- [Extracted entries]

_ _ _

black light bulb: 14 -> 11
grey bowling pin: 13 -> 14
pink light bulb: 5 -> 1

_ _ _

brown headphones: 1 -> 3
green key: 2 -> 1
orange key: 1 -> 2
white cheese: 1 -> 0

_ _ _

- [Exercise requirements] Scan the entries above for the line containing "black light bulb: 14 -> 11", and copy it and all lines after it exactly, down to and including the line containing "pink light bulb: 5 -> 1".

- [Answer section]
black light bulb: 14 -> 11
grey bowling pin: 13 -> 14
pink light bulb: 5 -> 1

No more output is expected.